» **EXERCISE DIRECTIONS**: Would you return every line of the listing below that has "type" in it?

» **SUPPLIED MATERIAL**:
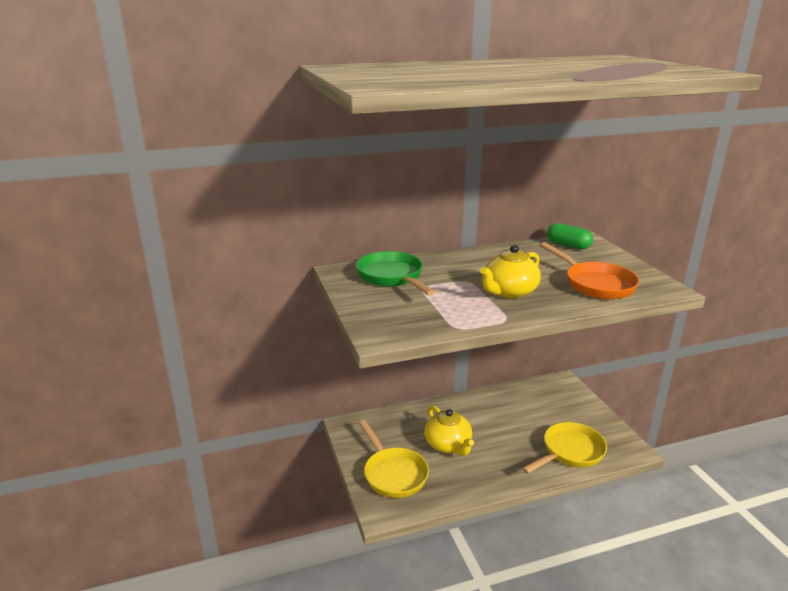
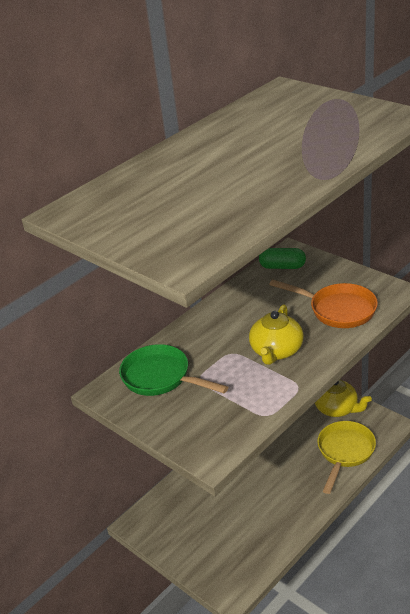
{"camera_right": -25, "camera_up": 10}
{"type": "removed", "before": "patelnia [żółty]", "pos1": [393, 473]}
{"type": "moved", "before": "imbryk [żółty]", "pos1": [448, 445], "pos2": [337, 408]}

» **WRITTEN REPLY**:
{"type": "removed", "before": "patelnia [żółty]", "pos1": [393, 473]}
{"type": "moved", "before": "imbryk [żółty]", "pos1": [448, 445], "pos2": [337, 408]}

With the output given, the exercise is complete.